### DATASET EXCERPTS
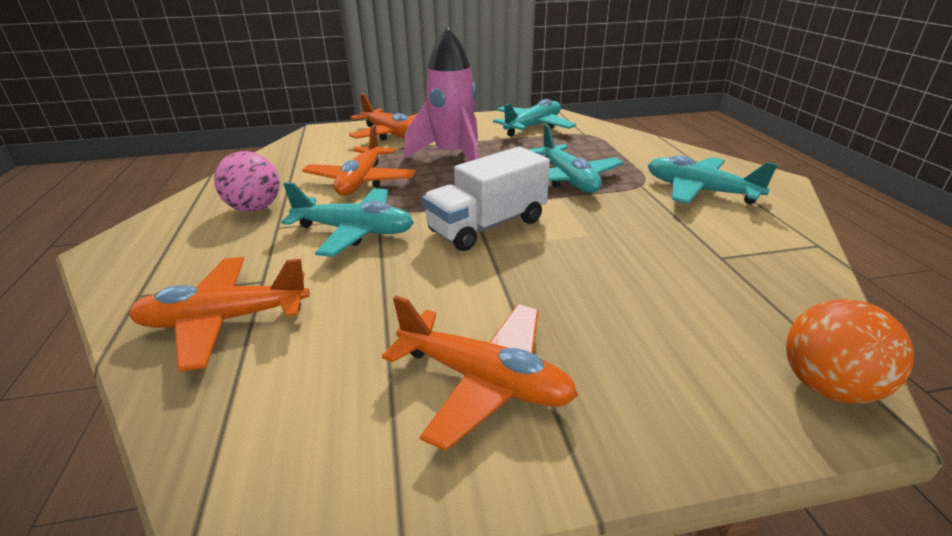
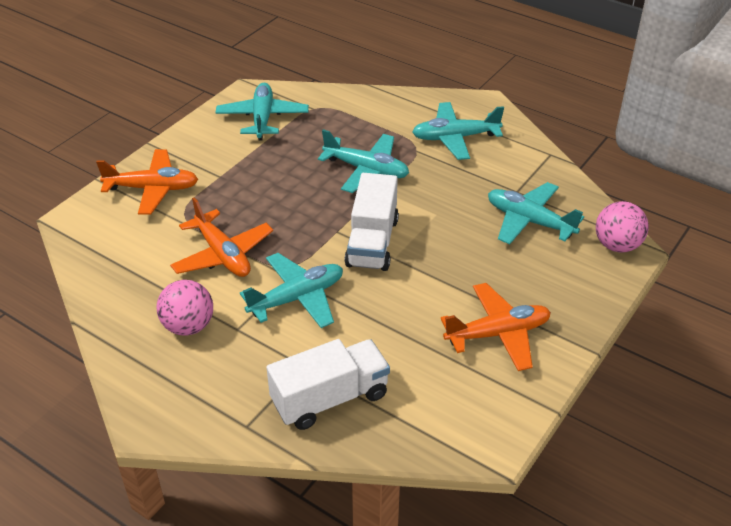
camera: 45 degrees left, 10 degrees up
(224, 320) = (330, 398): orange plane -> white truck
(452, 156) = (250, 189): pink rocket -> none
(701, 290) = (529, 221): none -> turquoise plane
(827, 386) = (617, 245): orange ball -> pink ball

### TASK INSTRUCTIONS
Output the data exactly as it appears. The pictures do not belong in it.

### RESULT OF THIS EXERCISE
camera: 45 degrees left, 10 degrees up
(224, 320) = (330, 398): orange plane -> white truck
(452, 156) = (250, 189): pink rocket -> none
(701, 290) = (529, 221): none -> turquoise plane
(827, 386) = (617, 245): orange ball -> pink ball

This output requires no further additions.